#### [What you are asked to do]
When the line containing "turquoise soap dispenser: [339,218,377,277]" appears in the data below, begin copying there and stop only after the line containing "brown padlock: [109,342,165,380]".
=== Given information ===
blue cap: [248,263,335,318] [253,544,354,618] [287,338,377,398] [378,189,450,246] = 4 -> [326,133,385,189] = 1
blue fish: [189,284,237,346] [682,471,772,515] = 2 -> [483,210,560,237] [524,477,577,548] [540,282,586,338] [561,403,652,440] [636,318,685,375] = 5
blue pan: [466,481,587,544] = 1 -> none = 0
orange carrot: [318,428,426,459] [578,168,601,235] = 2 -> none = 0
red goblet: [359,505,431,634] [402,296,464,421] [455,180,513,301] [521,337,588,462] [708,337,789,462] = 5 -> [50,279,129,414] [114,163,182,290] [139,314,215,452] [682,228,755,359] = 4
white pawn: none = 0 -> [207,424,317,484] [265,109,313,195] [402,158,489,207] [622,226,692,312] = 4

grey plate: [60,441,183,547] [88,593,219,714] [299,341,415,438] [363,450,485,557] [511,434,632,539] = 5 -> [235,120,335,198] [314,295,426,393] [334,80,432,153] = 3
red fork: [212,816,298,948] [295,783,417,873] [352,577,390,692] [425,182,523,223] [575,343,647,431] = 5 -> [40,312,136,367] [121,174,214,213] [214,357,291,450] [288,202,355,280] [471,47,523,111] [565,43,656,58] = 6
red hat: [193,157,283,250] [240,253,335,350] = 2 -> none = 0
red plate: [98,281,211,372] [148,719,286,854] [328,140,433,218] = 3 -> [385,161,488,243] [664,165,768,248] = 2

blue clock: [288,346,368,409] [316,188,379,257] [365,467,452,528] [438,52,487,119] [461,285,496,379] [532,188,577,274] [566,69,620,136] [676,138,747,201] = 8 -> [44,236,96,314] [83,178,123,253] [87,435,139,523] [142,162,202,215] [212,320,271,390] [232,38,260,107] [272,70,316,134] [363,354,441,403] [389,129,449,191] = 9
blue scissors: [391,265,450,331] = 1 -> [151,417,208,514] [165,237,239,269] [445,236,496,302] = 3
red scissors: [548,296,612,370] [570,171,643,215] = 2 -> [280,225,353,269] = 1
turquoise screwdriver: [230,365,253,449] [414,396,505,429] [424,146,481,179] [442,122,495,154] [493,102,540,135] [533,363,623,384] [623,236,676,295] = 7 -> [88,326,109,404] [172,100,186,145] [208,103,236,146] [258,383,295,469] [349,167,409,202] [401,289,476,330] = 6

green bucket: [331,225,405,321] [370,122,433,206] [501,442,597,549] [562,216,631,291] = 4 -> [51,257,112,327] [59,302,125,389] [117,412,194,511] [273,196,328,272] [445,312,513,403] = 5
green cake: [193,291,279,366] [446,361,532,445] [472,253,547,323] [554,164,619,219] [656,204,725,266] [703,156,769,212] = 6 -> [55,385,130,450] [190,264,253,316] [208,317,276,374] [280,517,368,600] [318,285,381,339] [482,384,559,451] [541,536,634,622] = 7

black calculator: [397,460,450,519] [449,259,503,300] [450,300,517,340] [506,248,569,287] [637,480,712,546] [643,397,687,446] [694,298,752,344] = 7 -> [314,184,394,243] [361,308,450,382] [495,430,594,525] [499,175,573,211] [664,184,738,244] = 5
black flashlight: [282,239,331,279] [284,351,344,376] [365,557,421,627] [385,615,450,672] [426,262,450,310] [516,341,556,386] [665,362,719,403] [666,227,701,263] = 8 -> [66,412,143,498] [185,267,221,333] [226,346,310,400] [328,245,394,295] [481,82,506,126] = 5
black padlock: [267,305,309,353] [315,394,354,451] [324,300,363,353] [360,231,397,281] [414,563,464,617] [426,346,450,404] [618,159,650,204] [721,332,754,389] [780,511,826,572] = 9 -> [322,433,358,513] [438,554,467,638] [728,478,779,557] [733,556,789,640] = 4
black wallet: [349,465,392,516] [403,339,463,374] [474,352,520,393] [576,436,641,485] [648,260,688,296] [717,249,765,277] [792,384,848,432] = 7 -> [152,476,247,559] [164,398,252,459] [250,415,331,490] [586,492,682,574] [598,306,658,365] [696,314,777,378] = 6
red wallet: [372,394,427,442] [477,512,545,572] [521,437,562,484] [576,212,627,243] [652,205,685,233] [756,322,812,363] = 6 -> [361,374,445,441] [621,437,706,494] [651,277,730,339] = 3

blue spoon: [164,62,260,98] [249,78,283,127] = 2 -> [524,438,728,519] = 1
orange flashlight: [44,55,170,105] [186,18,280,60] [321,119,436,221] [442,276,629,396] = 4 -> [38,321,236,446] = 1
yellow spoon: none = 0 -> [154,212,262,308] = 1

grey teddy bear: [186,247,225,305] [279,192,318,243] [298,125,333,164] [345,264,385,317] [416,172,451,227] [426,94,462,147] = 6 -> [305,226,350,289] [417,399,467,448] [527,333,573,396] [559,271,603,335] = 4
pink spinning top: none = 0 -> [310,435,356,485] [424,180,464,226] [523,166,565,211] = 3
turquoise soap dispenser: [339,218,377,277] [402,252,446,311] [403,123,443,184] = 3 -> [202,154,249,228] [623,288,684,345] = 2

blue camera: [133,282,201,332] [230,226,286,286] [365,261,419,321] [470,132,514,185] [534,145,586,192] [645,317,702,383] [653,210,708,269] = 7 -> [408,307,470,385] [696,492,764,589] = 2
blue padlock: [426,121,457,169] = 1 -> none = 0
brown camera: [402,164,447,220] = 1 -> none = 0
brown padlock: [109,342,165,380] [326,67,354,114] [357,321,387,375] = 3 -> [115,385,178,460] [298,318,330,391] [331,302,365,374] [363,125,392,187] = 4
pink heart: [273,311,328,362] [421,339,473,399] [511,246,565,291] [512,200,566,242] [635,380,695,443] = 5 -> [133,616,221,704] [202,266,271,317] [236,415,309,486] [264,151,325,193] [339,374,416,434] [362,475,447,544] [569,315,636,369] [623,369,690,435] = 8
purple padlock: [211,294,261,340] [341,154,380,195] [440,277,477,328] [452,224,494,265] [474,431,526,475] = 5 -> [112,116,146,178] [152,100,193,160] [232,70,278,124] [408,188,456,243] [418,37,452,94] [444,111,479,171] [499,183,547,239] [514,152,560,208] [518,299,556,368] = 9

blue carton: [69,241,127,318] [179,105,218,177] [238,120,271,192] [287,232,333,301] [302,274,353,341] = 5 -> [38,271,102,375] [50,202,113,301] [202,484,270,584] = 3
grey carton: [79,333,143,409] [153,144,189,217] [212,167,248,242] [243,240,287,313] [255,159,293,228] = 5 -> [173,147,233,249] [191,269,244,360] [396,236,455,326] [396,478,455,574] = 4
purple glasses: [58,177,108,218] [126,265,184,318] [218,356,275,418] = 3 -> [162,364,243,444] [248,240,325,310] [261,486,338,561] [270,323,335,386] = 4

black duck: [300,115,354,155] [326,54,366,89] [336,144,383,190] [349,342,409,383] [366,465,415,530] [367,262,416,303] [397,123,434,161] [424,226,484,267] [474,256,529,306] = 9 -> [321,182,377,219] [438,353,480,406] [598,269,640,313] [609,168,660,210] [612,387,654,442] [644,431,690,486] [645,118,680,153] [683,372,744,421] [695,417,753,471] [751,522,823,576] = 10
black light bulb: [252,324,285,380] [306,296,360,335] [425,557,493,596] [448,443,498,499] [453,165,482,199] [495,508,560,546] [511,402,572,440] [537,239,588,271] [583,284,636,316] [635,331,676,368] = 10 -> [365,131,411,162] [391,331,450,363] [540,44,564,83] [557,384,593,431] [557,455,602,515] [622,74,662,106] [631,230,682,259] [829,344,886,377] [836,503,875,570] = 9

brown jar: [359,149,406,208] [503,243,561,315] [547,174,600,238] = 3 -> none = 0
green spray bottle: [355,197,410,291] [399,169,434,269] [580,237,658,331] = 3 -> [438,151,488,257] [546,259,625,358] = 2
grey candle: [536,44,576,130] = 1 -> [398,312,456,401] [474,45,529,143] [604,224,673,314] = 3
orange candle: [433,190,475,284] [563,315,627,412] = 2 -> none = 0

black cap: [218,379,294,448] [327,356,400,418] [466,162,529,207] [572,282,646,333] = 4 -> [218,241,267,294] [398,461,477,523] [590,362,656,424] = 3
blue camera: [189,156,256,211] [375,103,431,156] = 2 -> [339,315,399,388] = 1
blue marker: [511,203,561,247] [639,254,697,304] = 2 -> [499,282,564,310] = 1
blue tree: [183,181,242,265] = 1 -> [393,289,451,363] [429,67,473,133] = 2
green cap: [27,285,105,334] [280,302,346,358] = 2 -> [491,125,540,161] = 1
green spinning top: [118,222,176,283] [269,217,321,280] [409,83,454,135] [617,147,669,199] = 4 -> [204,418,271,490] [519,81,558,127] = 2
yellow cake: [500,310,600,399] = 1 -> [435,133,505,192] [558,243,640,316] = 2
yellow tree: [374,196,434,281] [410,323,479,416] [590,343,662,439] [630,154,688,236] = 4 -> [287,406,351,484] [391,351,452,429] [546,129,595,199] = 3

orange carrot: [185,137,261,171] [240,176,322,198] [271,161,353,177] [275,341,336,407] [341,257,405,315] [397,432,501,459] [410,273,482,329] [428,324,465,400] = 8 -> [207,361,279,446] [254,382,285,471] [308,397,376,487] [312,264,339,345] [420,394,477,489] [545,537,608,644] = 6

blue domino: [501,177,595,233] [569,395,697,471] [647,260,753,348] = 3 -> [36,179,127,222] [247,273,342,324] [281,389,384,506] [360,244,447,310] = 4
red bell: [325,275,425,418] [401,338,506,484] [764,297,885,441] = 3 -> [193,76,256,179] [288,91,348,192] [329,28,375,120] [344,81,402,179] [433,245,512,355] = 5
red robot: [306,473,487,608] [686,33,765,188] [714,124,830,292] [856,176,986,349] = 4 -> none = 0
===
#### [Solution to this problem]
turquoise soap dispenser: [339,218,377,277] [402,252,446,311] [403,123,443,184] = 3 -> [202,154,249,228] [623,288,684,345] = 2

blue camera: [133,282,201,332] [230,226,286,286] [365,261,419,321] [470,132,514,185] [534,145,586,192] [645,317,702,383] [653,210,708,269] = 7 -> [408,307,470,385] [696,492,764,589] = 2
blue padlock: [426,121,457,169] = 1 -> none = 0
brown camera: [402,164,447,220] = 1 -> none = 0
brown padlock: [109,342,165,380] [326,67,354,114] [357,321,387,375] = 3 -> [115,385,178,460] [298,318,330,391] [331,302,365,374] [363,125,392,187] = 4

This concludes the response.